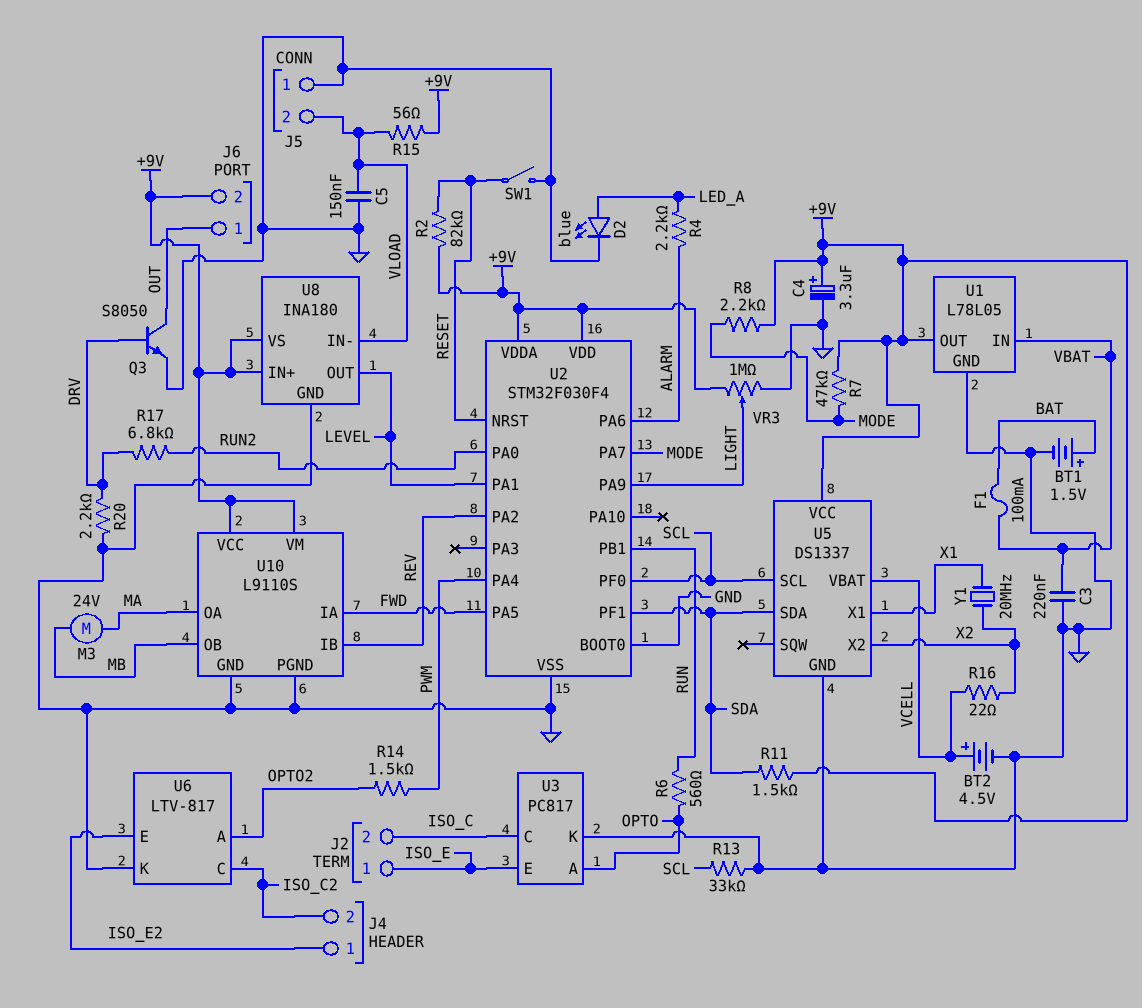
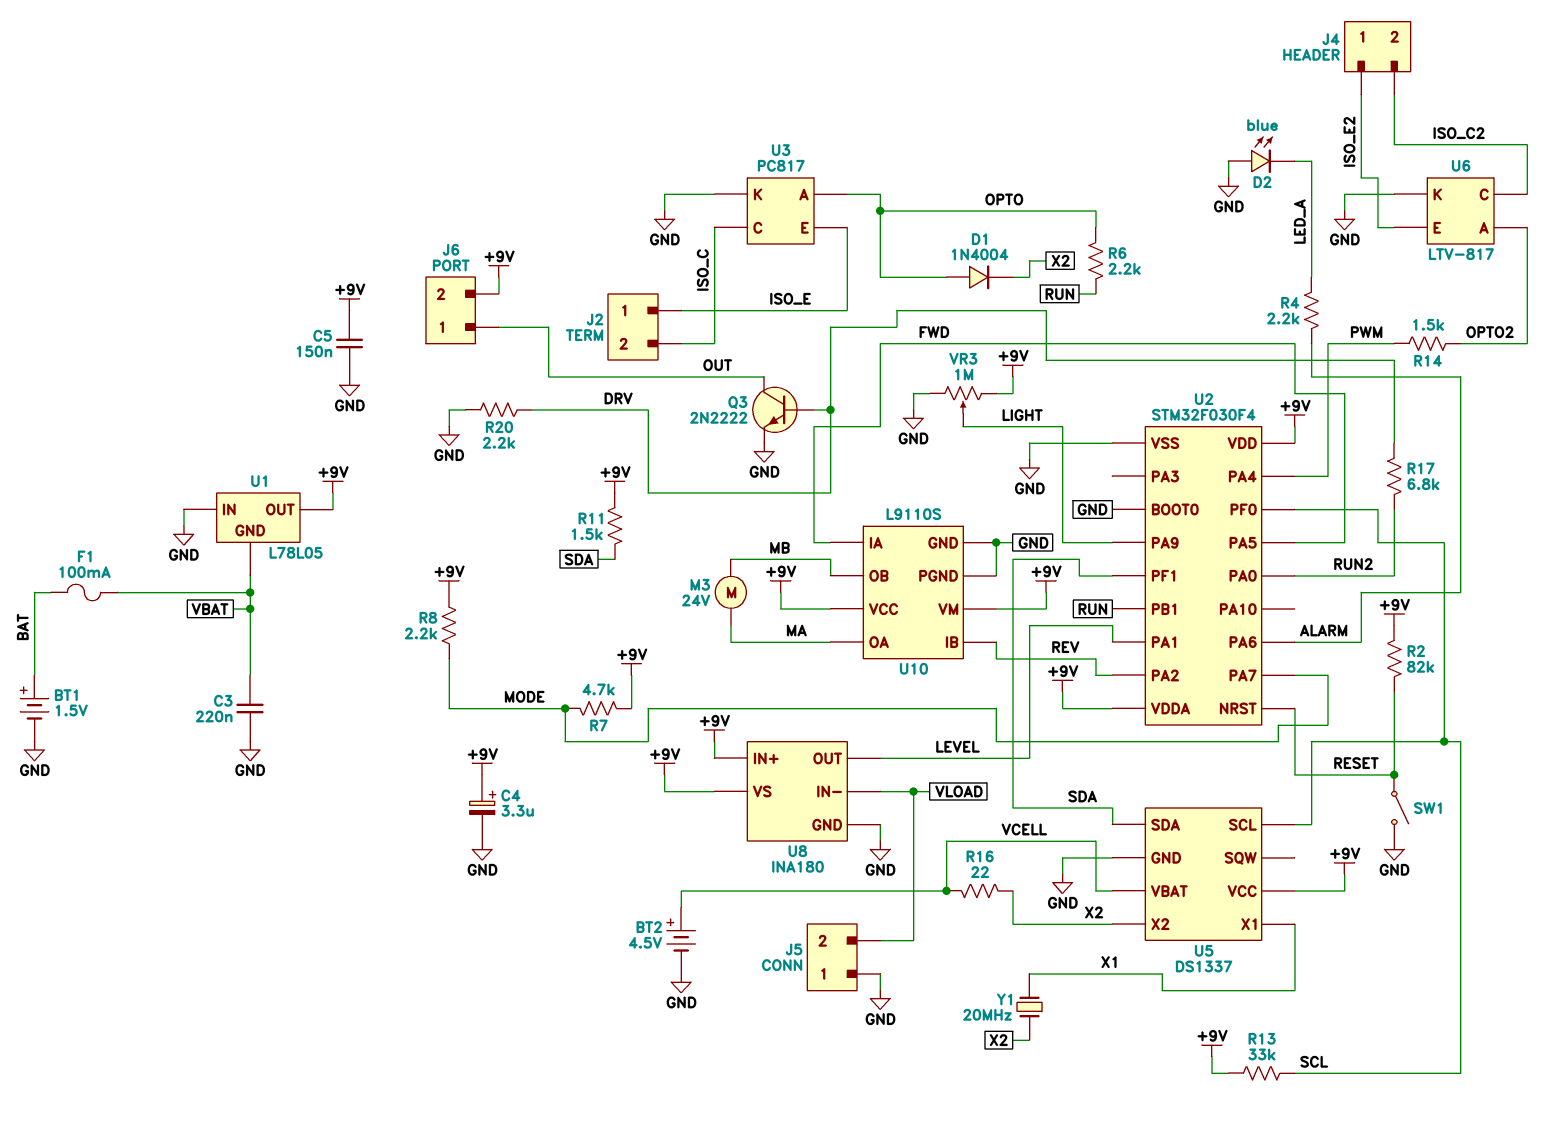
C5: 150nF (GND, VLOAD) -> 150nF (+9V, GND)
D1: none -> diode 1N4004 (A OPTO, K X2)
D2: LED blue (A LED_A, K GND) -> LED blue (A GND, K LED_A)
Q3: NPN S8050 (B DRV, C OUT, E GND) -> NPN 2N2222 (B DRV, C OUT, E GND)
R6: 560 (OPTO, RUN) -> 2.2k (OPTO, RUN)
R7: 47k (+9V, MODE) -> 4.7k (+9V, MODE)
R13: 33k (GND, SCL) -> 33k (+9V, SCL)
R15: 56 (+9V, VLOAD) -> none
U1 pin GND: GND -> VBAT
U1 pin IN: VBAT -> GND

Exercise. What is needed here is an exact repetition of the listing above, pictures excluded.

Exercise response.
C5: 150nF (GND, VLOAD) -> 150nF (+9V, GND)
D1: none -> diode 1N4004 (A OPTO, K X2)
D2: LED blue (A LED_A, K GND) -> LED blue (A GND, K LED_A)
Q3: NPN S8050 (B DRV, C OUT, E GND) -> NPN 2N2222 (B DRV, C OUT, E GND)
R6: 560 (OPTO, RUN) -> 2.2k (OPTO, RUN)
R7: 47k (+9V, MODE) -> 4.7k (+9V, MODE)
R13: 33k (GND, SCL) -> 33k (+9V, SCL)
R15: 56 (+9V, VLOAD) -> none
U1 pin GND: GND -> VBAT
U1 pin IN: VBAT -> GND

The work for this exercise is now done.